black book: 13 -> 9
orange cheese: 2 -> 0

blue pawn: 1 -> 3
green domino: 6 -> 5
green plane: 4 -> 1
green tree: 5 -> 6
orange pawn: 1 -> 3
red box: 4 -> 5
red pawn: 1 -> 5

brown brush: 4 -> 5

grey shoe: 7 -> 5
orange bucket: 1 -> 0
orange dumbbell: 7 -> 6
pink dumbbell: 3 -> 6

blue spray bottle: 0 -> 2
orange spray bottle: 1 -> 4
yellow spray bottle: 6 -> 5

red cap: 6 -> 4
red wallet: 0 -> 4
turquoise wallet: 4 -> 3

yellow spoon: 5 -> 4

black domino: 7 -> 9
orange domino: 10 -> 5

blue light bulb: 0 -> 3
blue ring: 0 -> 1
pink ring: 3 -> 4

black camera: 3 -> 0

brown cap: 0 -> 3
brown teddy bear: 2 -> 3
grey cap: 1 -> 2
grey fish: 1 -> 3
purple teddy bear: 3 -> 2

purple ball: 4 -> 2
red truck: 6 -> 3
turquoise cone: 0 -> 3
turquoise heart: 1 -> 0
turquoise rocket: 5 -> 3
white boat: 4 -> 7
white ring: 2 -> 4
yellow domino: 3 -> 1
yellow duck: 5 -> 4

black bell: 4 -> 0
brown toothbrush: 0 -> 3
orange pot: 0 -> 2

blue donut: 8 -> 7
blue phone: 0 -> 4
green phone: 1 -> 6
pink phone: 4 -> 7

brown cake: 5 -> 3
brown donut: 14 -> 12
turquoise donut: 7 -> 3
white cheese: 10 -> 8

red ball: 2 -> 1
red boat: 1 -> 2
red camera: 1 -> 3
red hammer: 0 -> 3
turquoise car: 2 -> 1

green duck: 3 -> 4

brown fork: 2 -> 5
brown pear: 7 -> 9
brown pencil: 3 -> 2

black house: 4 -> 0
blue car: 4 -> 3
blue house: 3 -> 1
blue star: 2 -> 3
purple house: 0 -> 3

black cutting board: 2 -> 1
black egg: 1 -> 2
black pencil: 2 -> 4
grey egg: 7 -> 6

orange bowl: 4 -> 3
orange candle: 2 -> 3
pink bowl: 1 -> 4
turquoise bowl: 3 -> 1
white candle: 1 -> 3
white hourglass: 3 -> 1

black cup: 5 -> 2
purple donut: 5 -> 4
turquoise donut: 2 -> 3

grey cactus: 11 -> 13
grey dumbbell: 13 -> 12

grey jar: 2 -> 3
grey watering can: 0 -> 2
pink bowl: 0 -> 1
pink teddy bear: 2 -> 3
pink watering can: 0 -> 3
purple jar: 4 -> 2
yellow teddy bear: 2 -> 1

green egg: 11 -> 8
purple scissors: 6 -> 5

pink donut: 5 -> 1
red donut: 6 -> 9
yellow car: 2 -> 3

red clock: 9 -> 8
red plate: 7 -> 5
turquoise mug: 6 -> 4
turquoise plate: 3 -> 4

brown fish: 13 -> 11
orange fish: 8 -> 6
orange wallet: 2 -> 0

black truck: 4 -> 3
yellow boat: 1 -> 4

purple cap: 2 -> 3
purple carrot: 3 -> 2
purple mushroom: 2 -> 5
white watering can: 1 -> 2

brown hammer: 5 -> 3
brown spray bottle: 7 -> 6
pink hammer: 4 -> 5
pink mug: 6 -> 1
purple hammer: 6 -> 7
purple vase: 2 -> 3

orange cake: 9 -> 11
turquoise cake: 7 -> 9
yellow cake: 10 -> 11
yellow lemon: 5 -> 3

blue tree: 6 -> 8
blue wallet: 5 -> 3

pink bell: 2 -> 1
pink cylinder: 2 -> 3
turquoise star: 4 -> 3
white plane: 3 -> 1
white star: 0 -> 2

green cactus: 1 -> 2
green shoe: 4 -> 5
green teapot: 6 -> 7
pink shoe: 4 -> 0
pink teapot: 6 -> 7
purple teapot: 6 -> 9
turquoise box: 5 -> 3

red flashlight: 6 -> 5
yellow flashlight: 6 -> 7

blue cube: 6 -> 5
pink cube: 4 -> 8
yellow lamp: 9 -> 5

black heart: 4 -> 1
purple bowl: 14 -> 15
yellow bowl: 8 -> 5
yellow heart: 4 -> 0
....
#### [How to complete this task]
Scan the material above and copy every line that holds the string "white".

#### [Written solution]
white boat: 4 -> 7
white ring: 2 -> 4
white cheese: 10 -> 8
white candle: 1 -> 3
white hourglass: 3 -> 1
white watering can: 1 -> 2
white plane: 3 -> 1
white star: 0 -> 2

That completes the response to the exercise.